• **Problem**
Report back each line of the records that contains the string "blue".

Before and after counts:
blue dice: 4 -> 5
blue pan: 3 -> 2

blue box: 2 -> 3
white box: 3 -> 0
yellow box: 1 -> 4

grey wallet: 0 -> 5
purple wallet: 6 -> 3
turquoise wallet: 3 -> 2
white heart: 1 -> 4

* * *

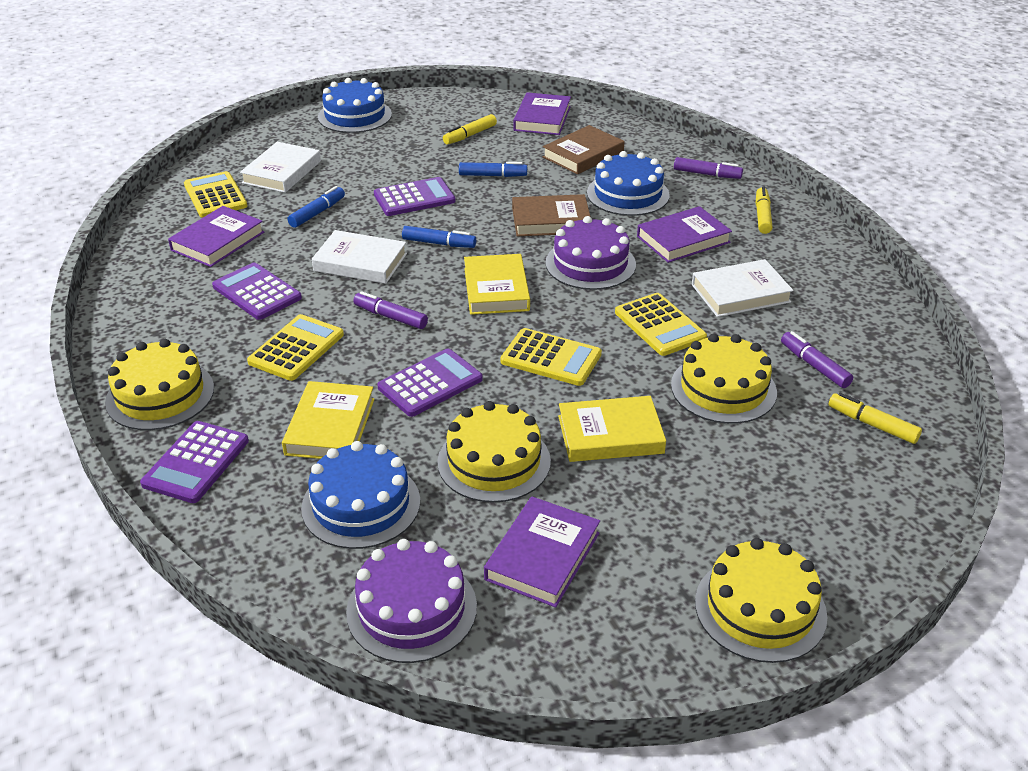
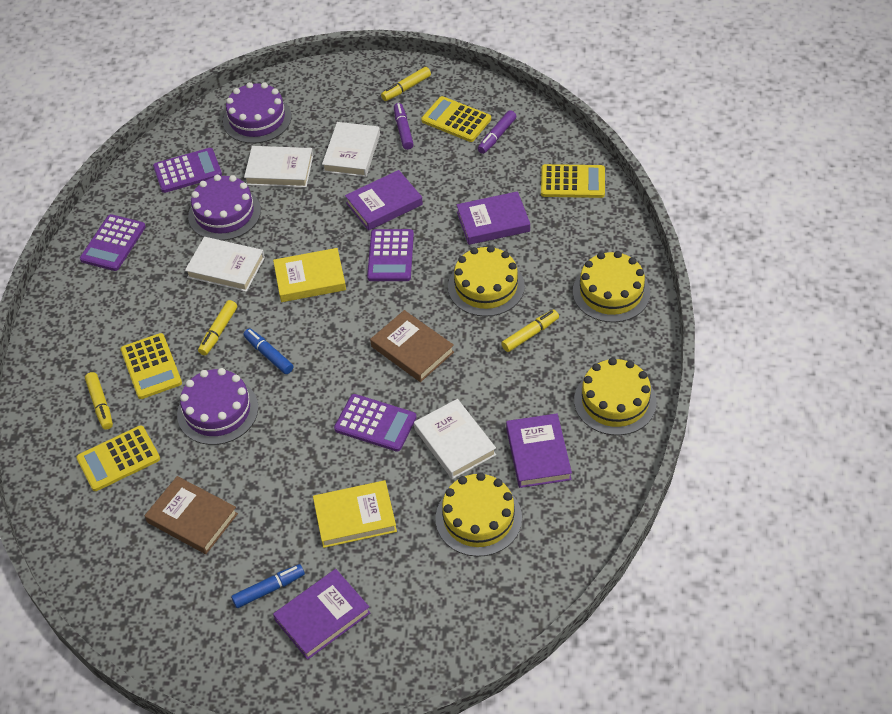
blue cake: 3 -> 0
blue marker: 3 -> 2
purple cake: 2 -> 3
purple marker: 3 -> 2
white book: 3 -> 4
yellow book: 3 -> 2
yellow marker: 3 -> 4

• **Result of the exercise**
blue dice: 4 -> 5
blue pan: 3 -> 2
blue box: 2 -> 3
blue cake: 3 -> 0
blue marker: 3 -> 2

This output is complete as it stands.